--- Data section ---
╔══

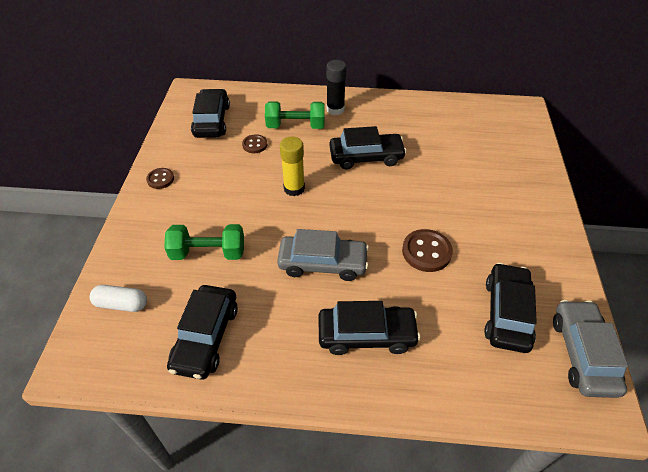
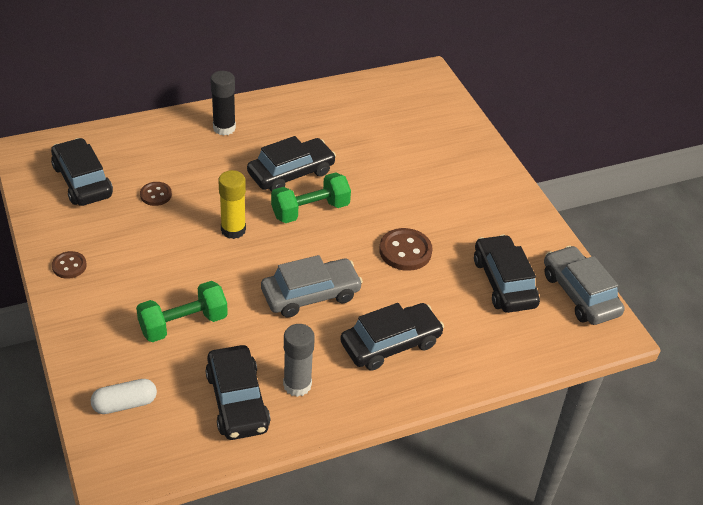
camera: 30 degrees left, 5 degrees down
(263, 342) = (297, 385): none -> grey glue stick
(295, 126) = (190, 160): green dumbbell -> green dumbbell (310, 210)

╚══

Repeat, with no changes, each line from the one with "(263, 342) = (297, 385): none" to the end of the listing, including both ends and nothing else.

--- Task answer ---
(263, 342) = (297, 385): none -> grey glue stick
(295, 126) = (190, 160): green dumbbell -> green dumbbell (310, 210)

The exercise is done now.